■ **TASK GOAL**: Give back all of the data exactly as it appears here.
##### RECORDS SHOWN
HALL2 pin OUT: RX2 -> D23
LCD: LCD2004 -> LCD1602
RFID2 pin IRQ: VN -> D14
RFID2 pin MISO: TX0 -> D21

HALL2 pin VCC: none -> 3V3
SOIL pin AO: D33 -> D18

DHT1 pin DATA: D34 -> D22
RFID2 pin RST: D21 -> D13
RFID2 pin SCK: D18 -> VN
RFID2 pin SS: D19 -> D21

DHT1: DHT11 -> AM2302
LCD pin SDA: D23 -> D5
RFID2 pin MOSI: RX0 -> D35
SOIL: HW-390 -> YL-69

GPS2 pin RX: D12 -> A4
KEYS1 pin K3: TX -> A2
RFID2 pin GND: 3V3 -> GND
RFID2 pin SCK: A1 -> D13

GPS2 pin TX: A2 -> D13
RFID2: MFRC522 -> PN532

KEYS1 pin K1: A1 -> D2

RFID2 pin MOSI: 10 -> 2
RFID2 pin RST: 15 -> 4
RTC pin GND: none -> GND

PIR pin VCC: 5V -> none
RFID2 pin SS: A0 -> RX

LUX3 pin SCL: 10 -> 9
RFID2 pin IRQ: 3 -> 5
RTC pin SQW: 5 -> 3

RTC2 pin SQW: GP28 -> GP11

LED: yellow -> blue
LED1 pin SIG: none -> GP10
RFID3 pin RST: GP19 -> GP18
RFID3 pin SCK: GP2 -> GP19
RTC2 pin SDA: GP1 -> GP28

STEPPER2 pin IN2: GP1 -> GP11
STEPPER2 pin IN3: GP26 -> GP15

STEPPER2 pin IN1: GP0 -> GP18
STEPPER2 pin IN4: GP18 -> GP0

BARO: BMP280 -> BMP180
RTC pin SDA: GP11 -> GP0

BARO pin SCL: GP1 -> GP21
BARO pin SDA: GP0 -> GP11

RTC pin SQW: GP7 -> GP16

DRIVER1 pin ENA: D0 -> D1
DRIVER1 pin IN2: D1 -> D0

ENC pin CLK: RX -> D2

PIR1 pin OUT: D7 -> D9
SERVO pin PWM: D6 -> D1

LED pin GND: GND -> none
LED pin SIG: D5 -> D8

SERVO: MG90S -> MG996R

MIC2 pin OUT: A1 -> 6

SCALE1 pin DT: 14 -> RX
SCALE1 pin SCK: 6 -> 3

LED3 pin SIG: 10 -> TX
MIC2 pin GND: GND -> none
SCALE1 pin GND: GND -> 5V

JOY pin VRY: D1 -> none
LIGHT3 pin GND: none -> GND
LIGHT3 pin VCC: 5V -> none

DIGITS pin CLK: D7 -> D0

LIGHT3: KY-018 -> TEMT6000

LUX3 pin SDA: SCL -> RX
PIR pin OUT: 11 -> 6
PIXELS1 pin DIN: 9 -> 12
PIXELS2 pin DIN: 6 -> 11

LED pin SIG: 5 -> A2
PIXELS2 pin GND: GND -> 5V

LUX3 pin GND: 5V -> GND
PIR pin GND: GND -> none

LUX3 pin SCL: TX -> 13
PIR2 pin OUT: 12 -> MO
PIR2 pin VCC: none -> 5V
##########
■ **ANSWER BOX**:
HALL2 pin OUT: RX2 -> D23
LCD: LCD2004 -> LCD1602
RFID2 pin IRQ: VN -> D14
RFID2 pin MISO: TX0 -> D21

HALL2 pin VCC: none -> 3V3
SOIL pin AO: D33 -> D18

DHT1 pin DATA: D34 -> D22
RFID2 pin RST: D21 -> D13
RFID2 pin SCK: D18 -> VN
RFID2 pin SS: D19 -> D21

DHT1: DHT11 -> AM2302
LCD pin SDA: D23 -> D5
RFID2 pin MOSI: RX0 -> D35
SOIL: HW-390 -> YL-69

GPS2 pin RX: D12 -> A4
KEYS1 pin K3: TX -> A2
RFID2 pin GND: 3V3 -> GND
RFID2 pin SCK: A1 -> D13

GPS2 pin TX: A2 -> D13
RFID2: MFRC522 -> PN532

KEYS1 pin K1: A1 -> D2

RFID2 pin MOSI: 10 -> 2
RFID2 pin RST: 15 -> 4
RTC pin GND: none -> GND

PIR pin VCC: 5V -> none
RFID2 pin SS: A0 -> RX

LUX3 pin SCL: 10 -> 9
RFID2 pin IRQ: 3 -> 5
RTC pin SQW: 5 -> 3

RTC2 pin SQW: GP28 -> GP11

LED: yellow -> blue
LED1 pin SIG: none -> GP10
RFID3 pin RST: GP19 -> GP18
RFID3 pin SCK: GP2 -> GP19
RTC2 pin SDA: GP1 -> GP28

STEPPER2 pin IN2: GP1 -> GP11
STEPPER2 pin IN3: GP26 -> GP15

STEPPER2 pin IN1: GP0 -> GP18
STEPPER2 pin IN4: GP18 -> GP0

BARO: BMP280 -> BMP180
RTC pin SDA: GP11 -> GP0

BARO pin SCL: GP1 -> GP21
BARO pin SDA: GP0 -> GP11

RTC pin SQW: GP7 -> GP16

DRIVER1 pin ENA: D0 -> D1
DRIVER1 pin IN2: D1 -> D0

ENC pin CLK: RX -> D2

PIR1 pin OUT: D7 -> D9
SERVO pin PWM: D6 -> D1

LED pin GND: GND -> none
LED pin SIG: D5 -> D8

SERVO: MG90S -> MG996R

MIC2 pin OUT: A1 -> 6

SCALE1 pin DT: 14 -> RX
SCALE1 pin SCK: 6 -> 3

LED3 pin SIG: 10 -> TX
MIC2 pin GND: GND -> none
SCALE1 pin GND: GND -> 5V

JOY pin VRY: D1 -> none
LIGHT3 pin GND: none -> GND
LIGHT3 pin VCC: 5V -> none

DIGITS pin CLK: D7 -> D0

LIGHT3: KY-018 -> TEMT6000

LUX3 pin SDA: SCL -> RX
PIR pin OUT: 11 -> 6
PIXELS1 pin DIN: 9 -> 12
PIXELS2 pin DIN: 6 -> 11

LED pin SIG: 5 -> A2
PIXELS2 pin GND: GND -> 5V

LUX3 pin GND: 5V -> GND
PIR pin GND: GND -> none

LUX3 pin SCL: TX -> 13
PIR2 pin OUT: 12 -> MO
PIR2 pin VCC: none -> 5V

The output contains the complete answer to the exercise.